### TASK STATEMENT
Repeat nothing but the lines below running from the one containing "camera: 45 degrees right, 15 degrees up" to the one containing "(478, 417) = (345, 391): pink". Keep both end lines.

### SUPPLIED DATA

▬▬▬

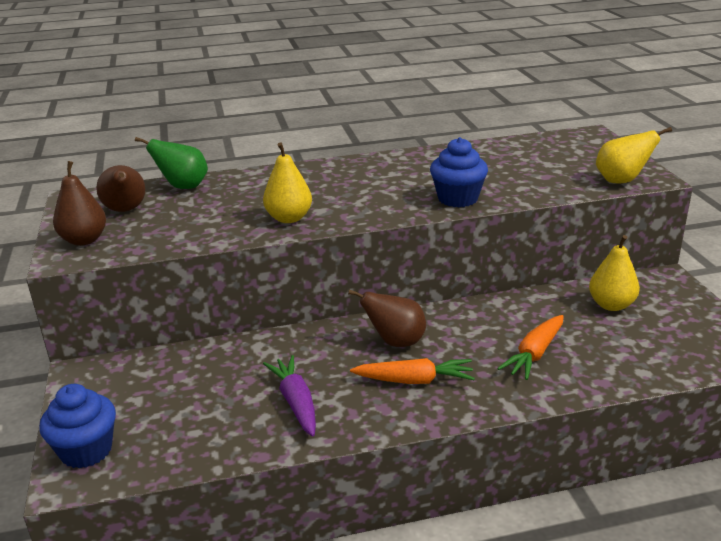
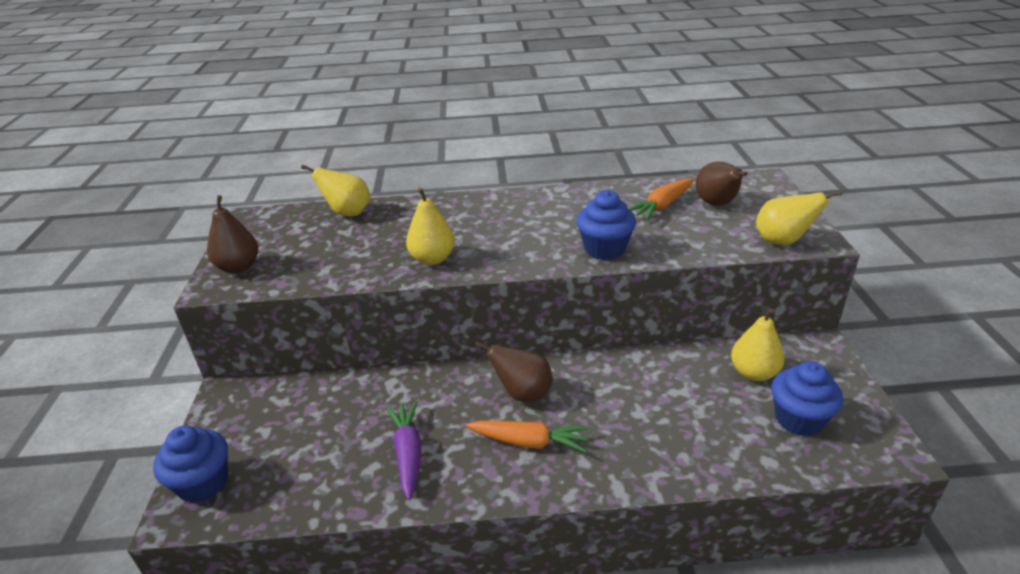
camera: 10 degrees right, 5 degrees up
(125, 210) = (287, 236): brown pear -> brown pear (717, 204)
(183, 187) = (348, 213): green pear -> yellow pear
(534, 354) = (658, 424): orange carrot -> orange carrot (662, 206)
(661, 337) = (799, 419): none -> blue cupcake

▬▬▬

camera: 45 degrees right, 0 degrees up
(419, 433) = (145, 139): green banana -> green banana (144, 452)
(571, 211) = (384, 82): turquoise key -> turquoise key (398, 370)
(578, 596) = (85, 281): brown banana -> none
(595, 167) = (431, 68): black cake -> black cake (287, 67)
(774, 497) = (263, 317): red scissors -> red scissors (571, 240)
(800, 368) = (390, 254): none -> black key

▬▬▬

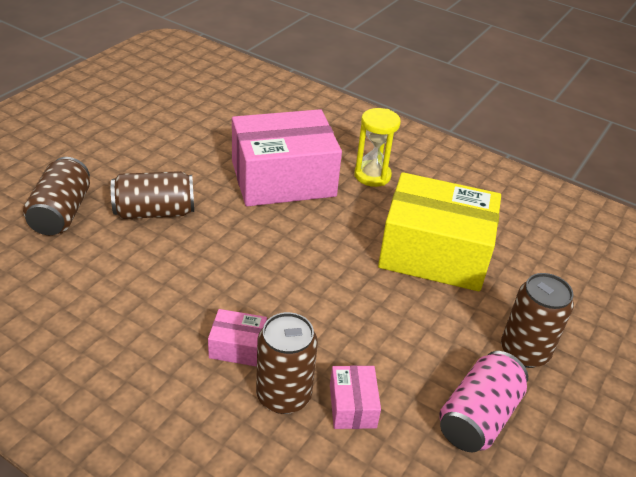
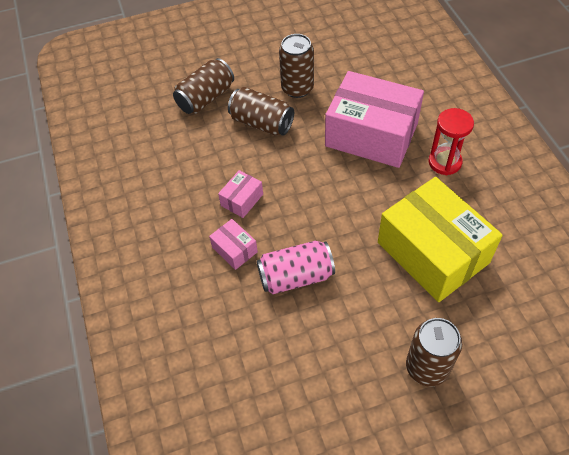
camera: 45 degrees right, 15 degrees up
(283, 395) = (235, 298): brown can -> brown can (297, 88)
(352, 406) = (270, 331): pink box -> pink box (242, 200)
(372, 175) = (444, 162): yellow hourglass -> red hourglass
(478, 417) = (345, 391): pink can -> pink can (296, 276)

▬▬▬

### TASK RESPONSE
camera: 45 degrees right, 15 degrees up
(283, 395) = (235, 298): brown can -> brown can (297, 88)
(352, 406) = (270, 331): pink box -> pink box (242, 200)
(372, 175) = (444, 162): yellow hourglass -> red hourglass
(478, 417) = (345, 391): pink can -> pink can (296, 276)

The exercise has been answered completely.